RECORD EXCERPTS »
____________

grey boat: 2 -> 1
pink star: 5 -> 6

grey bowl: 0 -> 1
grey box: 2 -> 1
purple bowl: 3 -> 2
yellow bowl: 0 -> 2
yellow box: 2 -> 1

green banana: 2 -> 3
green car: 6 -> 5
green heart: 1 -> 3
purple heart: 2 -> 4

____________

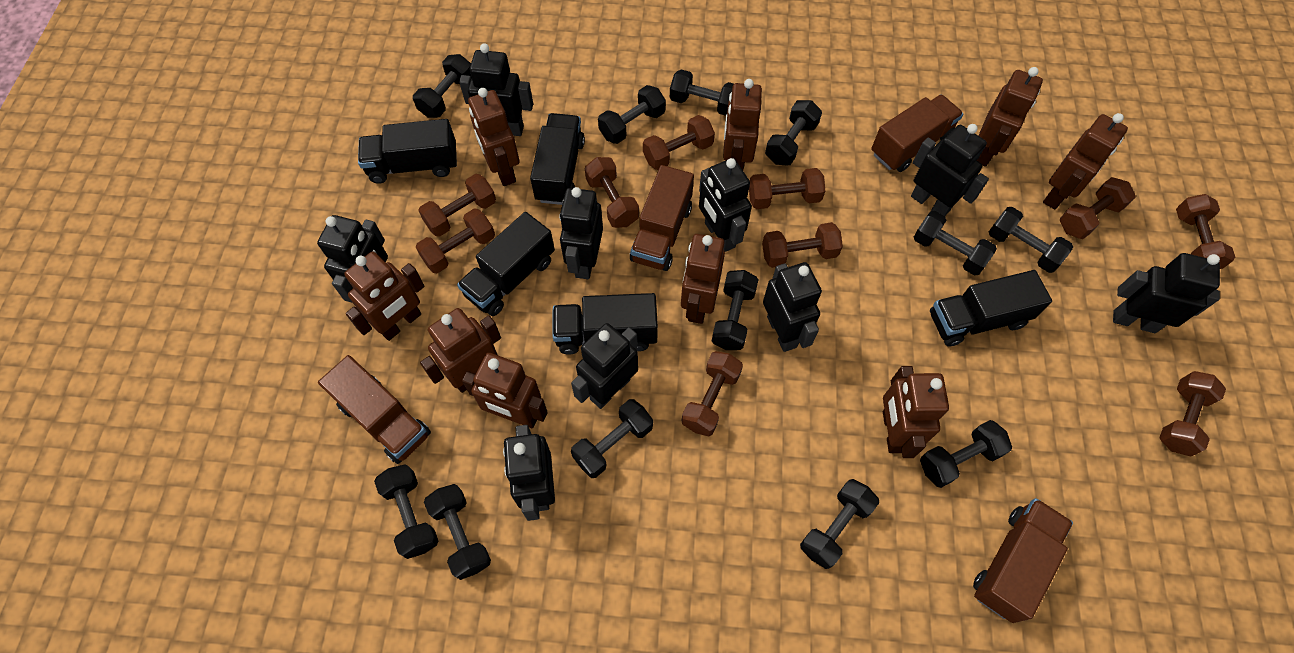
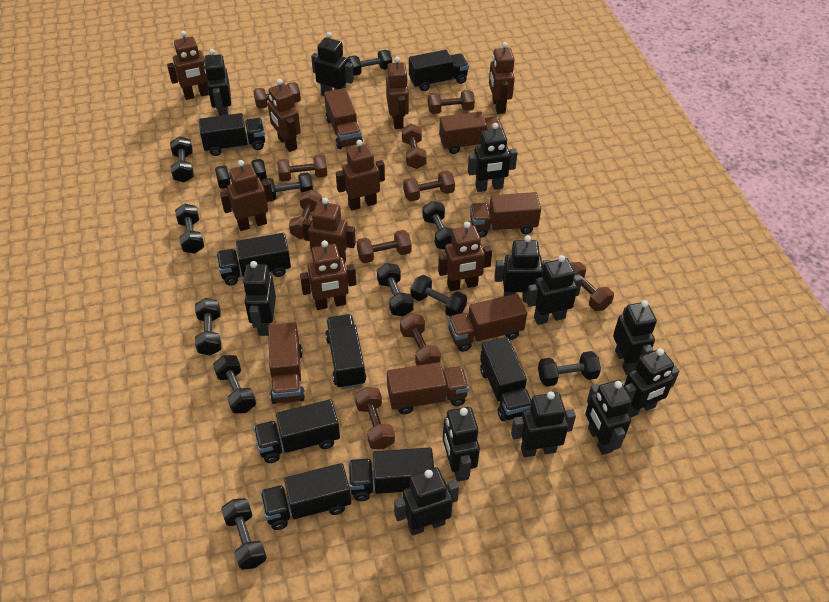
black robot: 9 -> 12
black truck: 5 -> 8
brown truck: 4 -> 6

____________

INSTRUCTIONS FOR THE TASK » Go through the listing above and write out exactly the lines starting with the one holding "pink star: 5 -> 6" and running through the one holding "purple heart: 2 -> 4", ends included, and no others.

TASK RESPONSE »
pink star: 5 -> 6

grey bowl: 0 -> 1
grey box: 2 -> 1
purple bowl: 3 -> 2
yellow bowl: 0 -> 2
yellow box: 2 -> 1

green banana: 2 -> 3
green car: 6 -> 5
green heart: 1 -> 3
purple heart: 2 -> 4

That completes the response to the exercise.